WHAT NEEDS TO BE DONE:
Rewrite the records from the first line through the line containing "slept [316, 1237]", replacing "midpoint" with "center point" and leaving everything else unchanged.

AVAILABLE RECORDS:
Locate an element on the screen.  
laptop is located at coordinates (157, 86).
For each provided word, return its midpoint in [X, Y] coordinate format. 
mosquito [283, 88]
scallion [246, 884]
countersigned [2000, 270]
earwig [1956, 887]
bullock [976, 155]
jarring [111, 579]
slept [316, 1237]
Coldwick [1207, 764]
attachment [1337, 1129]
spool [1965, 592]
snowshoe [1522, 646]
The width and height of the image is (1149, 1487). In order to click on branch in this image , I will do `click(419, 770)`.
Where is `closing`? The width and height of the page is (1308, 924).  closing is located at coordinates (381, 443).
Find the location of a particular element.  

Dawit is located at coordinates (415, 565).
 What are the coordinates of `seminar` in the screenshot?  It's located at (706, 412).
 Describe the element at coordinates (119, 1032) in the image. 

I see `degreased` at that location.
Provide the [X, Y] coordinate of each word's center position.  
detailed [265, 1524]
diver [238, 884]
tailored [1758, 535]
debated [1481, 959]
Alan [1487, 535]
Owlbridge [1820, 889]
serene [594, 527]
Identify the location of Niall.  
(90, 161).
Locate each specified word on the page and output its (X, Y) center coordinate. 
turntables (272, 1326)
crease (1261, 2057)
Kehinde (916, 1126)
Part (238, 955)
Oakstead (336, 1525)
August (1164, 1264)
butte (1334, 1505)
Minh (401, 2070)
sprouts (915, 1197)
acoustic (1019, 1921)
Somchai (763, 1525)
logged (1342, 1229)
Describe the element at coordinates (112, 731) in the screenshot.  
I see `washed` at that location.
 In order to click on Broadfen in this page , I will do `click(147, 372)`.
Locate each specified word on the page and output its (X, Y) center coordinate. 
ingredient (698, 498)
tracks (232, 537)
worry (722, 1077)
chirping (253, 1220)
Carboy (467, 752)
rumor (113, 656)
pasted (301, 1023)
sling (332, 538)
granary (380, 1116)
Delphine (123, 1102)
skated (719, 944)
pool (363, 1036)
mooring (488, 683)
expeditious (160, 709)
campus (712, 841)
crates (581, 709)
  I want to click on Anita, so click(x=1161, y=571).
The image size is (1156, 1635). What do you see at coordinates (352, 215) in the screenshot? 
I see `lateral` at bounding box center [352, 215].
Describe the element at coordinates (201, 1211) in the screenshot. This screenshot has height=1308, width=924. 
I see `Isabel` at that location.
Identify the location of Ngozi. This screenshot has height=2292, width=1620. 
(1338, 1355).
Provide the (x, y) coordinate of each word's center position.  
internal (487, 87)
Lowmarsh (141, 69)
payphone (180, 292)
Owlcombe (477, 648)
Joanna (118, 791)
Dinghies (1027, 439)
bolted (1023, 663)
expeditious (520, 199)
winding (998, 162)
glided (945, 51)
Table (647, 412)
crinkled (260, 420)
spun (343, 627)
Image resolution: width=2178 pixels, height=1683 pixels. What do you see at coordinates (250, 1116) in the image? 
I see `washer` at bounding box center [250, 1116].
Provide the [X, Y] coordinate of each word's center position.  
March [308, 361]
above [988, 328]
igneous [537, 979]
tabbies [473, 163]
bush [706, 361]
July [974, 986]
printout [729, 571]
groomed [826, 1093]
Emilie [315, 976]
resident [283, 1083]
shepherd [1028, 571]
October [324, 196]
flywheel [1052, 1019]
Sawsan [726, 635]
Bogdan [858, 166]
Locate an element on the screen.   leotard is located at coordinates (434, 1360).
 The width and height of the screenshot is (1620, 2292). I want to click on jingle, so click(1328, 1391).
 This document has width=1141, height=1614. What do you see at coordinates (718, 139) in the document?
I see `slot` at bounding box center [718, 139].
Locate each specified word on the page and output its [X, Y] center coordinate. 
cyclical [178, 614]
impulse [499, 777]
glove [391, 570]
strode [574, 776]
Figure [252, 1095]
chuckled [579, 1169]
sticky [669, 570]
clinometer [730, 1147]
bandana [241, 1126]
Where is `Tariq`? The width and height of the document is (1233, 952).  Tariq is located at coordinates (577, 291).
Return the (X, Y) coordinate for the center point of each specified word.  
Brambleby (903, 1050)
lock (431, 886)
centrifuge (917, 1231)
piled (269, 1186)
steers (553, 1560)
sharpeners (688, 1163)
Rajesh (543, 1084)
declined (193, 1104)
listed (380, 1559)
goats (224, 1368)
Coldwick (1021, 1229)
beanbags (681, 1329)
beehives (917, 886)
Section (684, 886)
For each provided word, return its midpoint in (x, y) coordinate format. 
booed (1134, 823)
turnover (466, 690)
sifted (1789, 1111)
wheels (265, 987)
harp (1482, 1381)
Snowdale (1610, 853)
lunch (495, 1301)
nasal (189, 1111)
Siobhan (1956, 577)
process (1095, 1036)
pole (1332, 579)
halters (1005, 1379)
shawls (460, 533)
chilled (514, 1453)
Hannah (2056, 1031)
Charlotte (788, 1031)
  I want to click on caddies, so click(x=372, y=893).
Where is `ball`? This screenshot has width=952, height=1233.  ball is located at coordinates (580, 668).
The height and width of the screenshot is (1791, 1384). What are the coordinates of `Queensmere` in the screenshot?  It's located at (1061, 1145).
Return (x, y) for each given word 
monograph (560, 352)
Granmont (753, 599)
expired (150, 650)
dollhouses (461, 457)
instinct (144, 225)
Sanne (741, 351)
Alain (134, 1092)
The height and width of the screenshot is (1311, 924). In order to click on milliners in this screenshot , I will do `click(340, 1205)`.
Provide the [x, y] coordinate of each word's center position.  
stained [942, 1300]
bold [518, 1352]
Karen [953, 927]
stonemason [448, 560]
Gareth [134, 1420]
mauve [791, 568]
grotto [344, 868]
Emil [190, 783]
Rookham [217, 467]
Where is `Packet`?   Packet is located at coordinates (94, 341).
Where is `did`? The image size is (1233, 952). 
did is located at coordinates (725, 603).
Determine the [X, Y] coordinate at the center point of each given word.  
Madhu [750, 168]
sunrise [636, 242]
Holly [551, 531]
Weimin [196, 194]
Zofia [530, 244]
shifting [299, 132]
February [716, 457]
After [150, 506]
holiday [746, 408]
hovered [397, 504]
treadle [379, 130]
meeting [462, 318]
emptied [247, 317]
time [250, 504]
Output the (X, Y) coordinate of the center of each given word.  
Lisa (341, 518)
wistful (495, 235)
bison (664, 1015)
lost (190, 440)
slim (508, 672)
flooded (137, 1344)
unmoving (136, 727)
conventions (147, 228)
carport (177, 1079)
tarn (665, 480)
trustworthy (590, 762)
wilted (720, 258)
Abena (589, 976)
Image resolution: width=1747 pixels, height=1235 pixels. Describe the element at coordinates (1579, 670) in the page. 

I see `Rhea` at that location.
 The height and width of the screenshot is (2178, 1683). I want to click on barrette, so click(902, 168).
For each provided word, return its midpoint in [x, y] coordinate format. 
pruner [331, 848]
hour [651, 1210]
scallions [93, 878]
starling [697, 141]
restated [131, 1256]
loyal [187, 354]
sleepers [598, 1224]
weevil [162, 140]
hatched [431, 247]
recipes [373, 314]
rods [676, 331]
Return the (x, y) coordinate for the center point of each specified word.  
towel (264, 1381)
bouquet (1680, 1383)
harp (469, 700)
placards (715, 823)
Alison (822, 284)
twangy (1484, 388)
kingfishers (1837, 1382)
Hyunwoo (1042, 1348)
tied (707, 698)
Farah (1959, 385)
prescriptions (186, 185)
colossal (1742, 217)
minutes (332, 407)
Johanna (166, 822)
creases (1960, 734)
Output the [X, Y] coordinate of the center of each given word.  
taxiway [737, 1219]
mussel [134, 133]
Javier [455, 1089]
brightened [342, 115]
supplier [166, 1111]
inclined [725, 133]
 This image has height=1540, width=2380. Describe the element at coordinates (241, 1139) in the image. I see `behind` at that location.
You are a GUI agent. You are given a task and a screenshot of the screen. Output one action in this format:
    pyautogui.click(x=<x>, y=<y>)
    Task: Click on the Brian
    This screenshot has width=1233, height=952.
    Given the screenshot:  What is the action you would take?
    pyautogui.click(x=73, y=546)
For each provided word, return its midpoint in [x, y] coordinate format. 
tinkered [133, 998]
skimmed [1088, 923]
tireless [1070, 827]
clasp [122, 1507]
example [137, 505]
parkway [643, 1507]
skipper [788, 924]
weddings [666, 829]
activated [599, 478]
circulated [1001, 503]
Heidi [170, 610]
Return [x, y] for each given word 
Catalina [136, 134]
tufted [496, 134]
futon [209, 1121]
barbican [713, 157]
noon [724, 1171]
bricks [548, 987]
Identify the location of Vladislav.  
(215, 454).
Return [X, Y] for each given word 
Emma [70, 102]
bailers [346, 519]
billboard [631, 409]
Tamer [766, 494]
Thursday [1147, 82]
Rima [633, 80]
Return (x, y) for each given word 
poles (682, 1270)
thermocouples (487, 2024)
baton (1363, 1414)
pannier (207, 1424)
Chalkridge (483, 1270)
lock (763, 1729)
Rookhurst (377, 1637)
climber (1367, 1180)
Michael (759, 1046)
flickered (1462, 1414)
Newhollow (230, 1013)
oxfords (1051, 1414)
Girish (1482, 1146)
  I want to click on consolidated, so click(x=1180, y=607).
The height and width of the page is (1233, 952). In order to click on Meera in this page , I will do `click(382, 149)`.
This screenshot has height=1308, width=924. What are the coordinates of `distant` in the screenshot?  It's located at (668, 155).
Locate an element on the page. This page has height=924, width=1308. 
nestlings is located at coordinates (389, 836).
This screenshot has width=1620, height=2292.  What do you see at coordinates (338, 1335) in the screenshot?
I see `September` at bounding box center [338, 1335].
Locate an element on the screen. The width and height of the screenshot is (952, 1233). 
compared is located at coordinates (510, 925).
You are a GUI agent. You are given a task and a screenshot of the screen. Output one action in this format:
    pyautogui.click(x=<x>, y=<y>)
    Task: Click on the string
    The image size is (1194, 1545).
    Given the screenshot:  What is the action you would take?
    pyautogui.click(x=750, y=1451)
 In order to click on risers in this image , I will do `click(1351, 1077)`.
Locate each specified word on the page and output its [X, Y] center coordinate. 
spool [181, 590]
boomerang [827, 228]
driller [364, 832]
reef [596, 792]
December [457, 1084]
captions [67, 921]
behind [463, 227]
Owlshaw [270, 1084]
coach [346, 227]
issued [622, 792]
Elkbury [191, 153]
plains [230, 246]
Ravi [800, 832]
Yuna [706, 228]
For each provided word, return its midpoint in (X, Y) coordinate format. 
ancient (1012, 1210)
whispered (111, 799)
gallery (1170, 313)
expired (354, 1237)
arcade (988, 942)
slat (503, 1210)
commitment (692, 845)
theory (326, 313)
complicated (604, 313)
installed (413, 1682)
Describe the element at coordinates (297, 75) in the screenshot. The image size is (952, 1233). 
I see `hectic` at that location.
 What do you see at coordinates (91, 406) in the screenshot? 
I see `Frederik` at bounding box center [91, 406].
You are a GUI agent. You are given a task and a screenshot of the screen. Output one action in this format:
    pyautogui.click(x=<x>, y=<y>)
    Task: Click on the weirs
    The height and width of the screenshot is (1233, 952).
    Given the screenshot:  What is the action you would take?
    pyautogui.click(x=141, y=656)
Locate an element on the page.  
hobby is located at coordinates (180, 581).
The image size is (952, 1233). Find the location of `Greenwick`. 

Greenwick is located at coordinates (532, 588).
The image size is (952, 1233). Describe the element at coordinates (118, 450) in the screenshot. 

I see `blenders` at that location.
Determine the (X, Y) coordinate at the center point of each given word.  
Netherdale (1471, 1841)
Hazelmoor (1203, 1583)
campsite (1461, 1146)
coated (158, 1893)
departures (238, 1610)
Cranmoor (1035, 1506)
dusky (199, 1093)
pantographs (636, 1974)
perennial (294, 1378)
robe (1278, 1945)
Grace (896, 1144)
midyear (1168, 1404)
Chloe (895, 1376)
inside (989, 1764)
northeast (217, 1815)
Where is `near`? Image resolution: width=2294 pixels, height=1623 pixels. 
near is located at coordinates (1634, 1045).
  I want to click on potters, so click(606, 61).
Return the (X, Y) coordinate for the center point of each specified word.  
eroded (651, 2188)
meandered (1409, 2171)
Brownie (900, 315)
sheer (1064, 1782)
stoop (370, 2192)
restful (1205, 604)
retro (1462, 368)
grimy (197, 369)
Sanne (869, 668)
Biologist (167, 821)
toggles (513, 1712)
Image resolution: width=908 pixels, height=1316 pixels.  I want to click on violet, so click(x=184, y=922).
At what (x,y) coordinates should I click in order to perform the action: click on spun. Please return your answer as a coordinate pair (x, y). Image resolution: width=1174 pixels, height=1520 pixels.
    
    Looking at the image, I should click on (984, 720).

FULL SOLUTION:
Locate an element on the screen.  
laptop is located at coordinates (157, 86).
For each provided word, return its center point in [X, Y] coordinate format. 
mosquito [283, 88]
scallion [246, 884]
countersigned [2000, 270]
earwig [1956, 887]
bullock [976, 155]
jarring [111, 579]
slept [316, 1237]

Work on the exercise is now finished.